*Prompt*. Exactly the lines from the line that has "R5: 47k (+12V, DGND) -> 47k (+12V, N7)" through the final line below are to be retyped, and the pictures are not.
========================
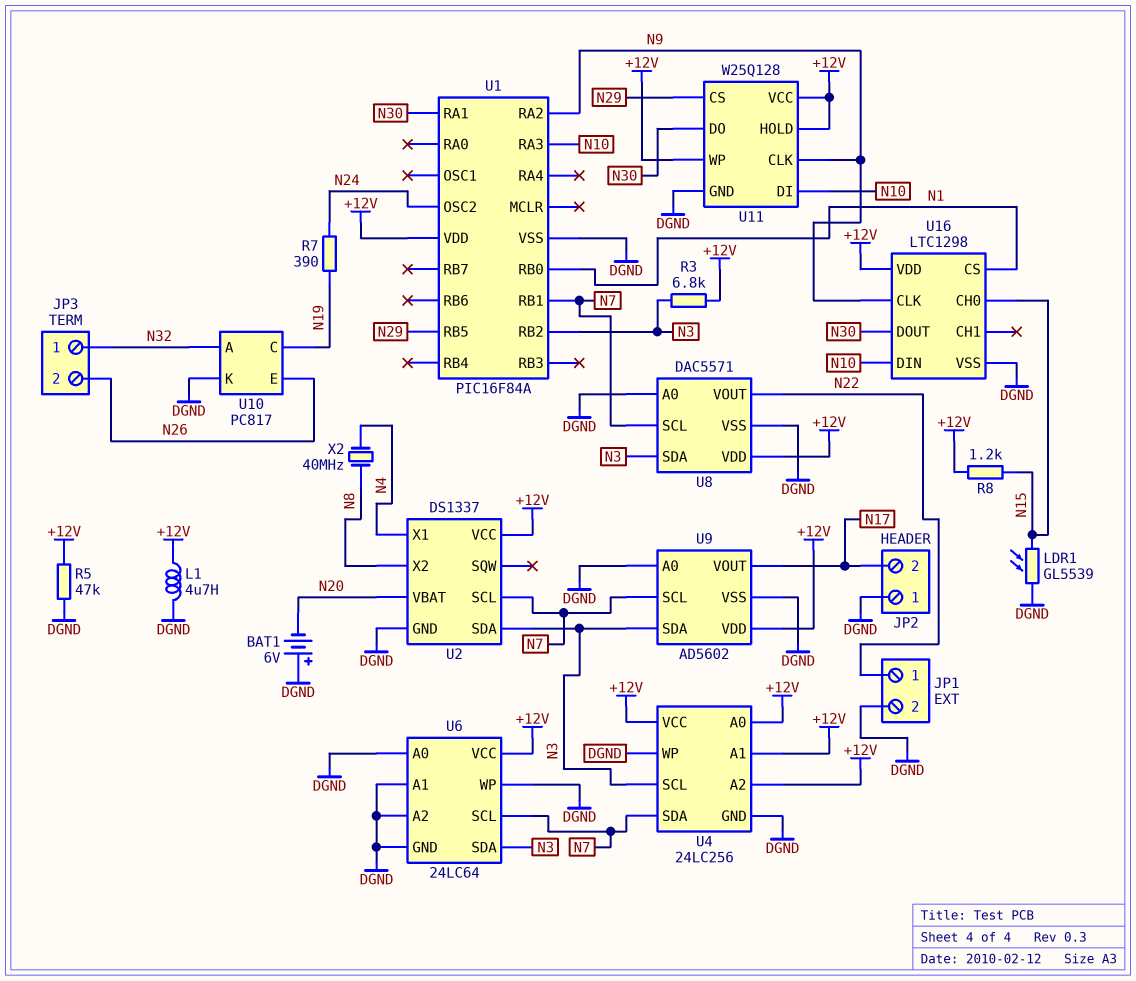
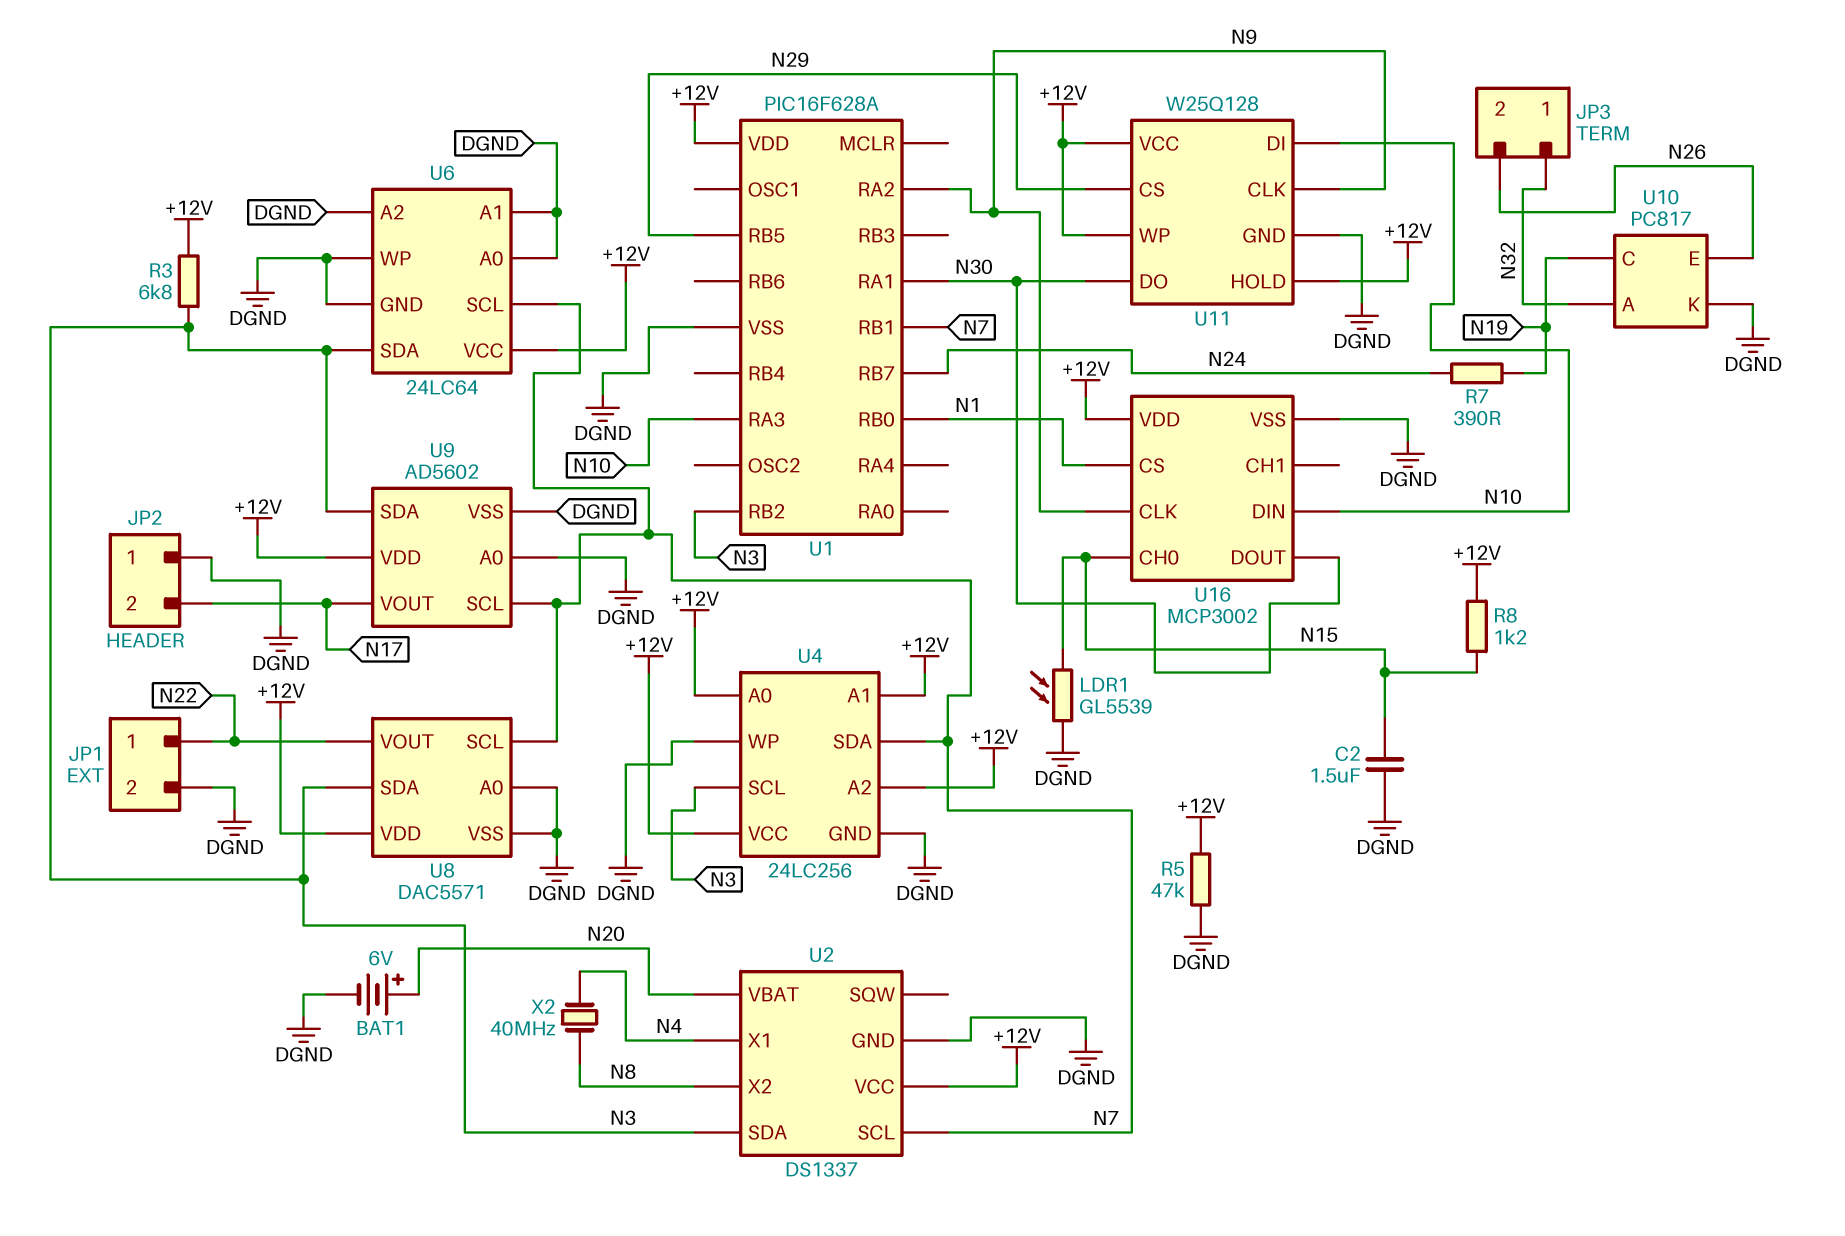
BAT1: 6V (plus DGND, minus N20) -> 6V (plus N20, minus DGND)
C2: none -> 1.5uF (DGND, N15)
L1: 4.7uH (+12V, DGND) -> none
U1: PIC16F84A -> PIC16F628A
U1 pin OSC2: N24 -> none
U1 pin RB7: none -> N24
U16: LTC1298 -> MCP3002

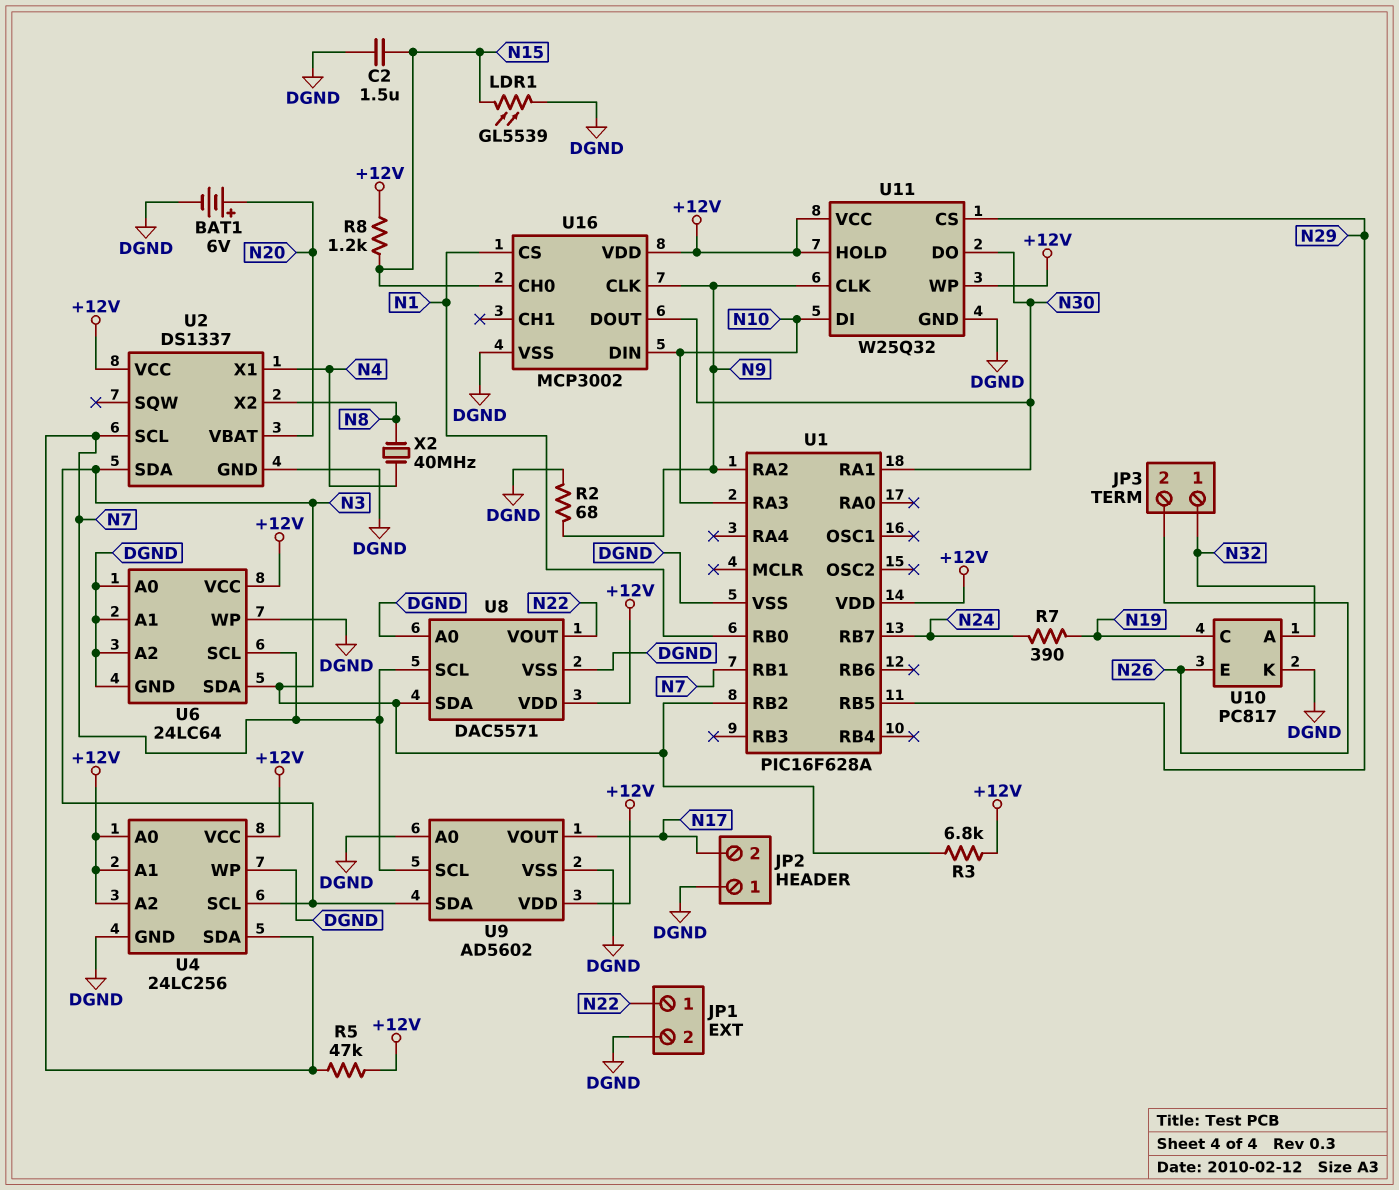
R2: none -> 68 (DGND, N9)
R5: 47k (+12V, DGND) -> 47k (+12V, N7)
U11: W25Q128 -> W25Q32

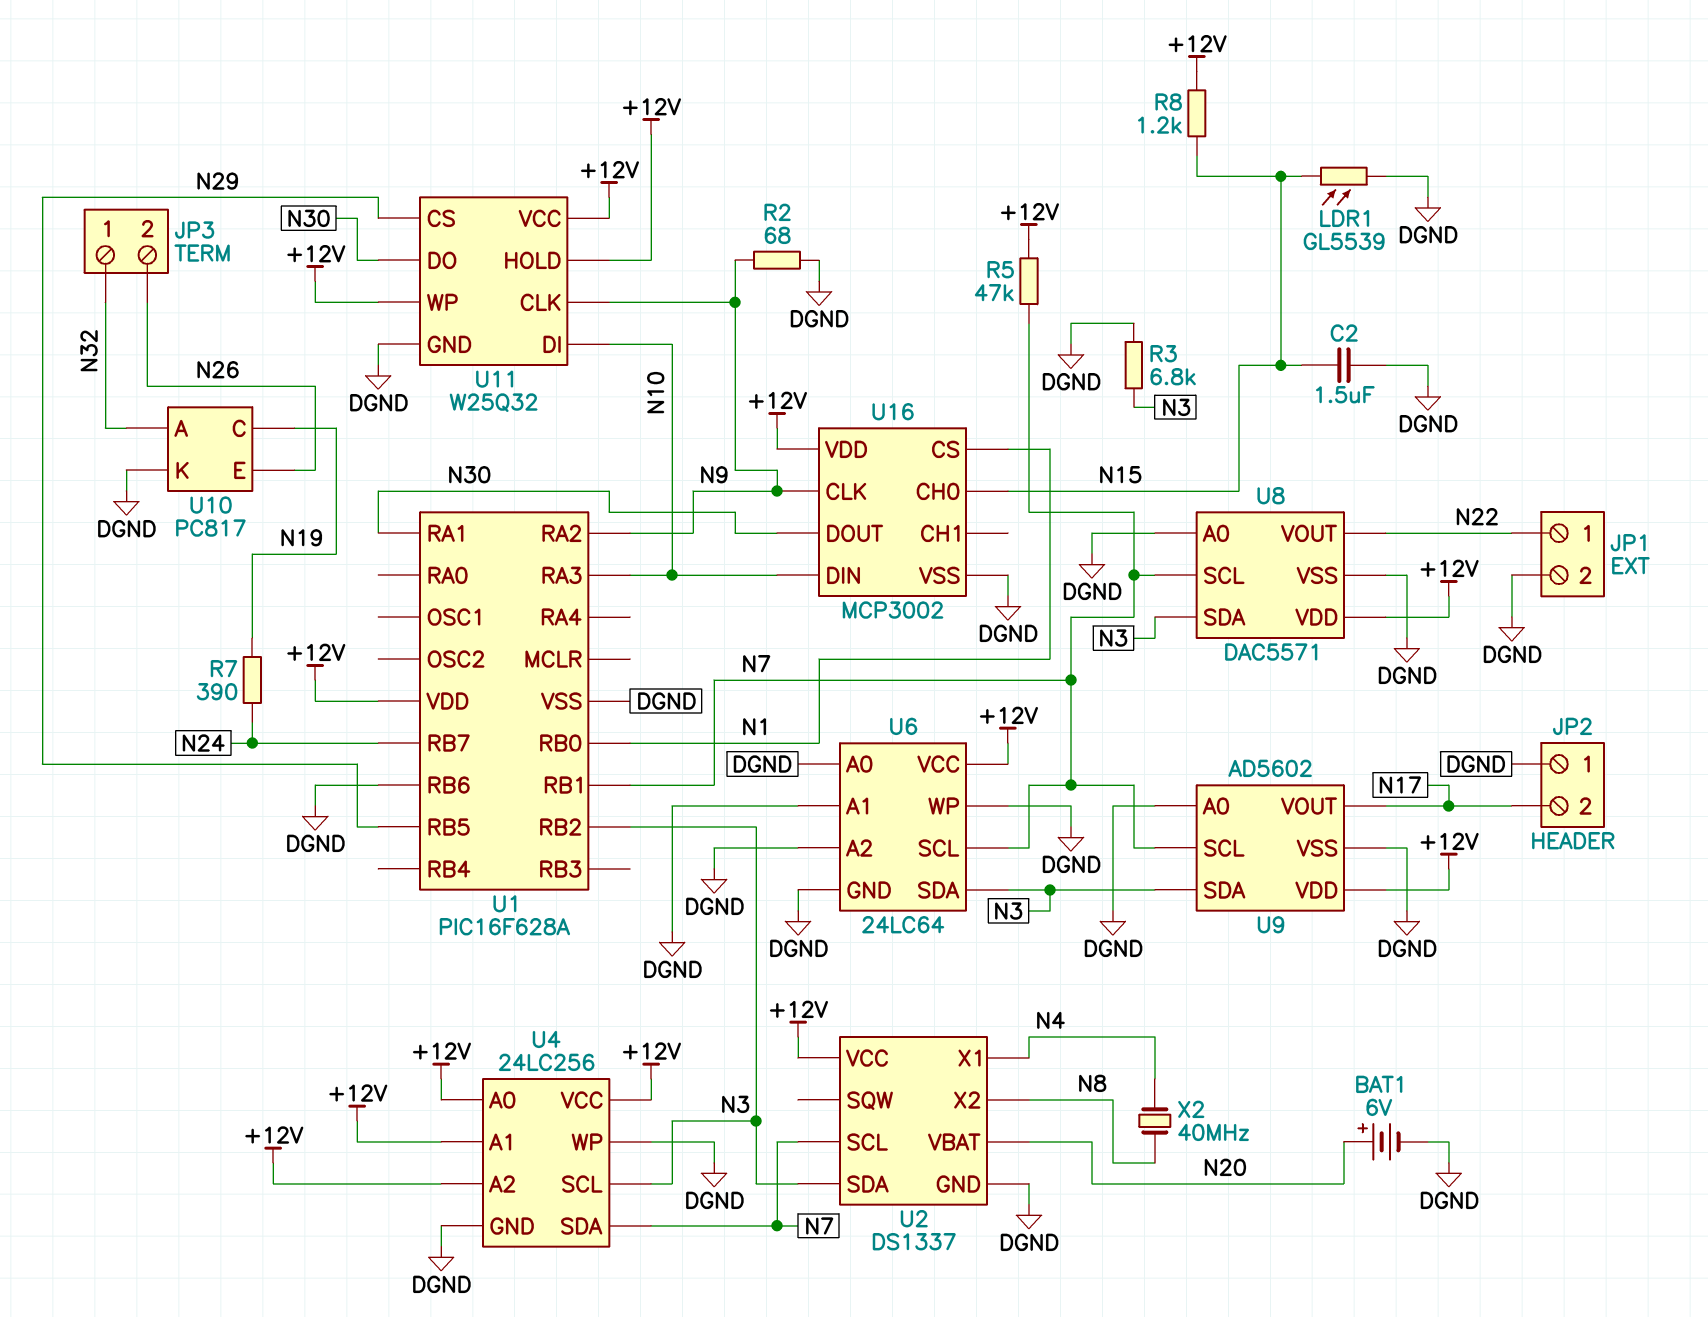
R3: 6.8k (+12V, N3) -> 6.8k (DGND, N3)
U1 pin RB6: none -> DGND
========================
*Written reply*.
R5: 47k (+12V, DGND) -> 47k (+12V, N7)
U11: W25Q128 -> W25Q32

R3: 6.8k (+12V, N3) -> 6.8k (DGND, N3)
U1 pin RB6: none -> DGND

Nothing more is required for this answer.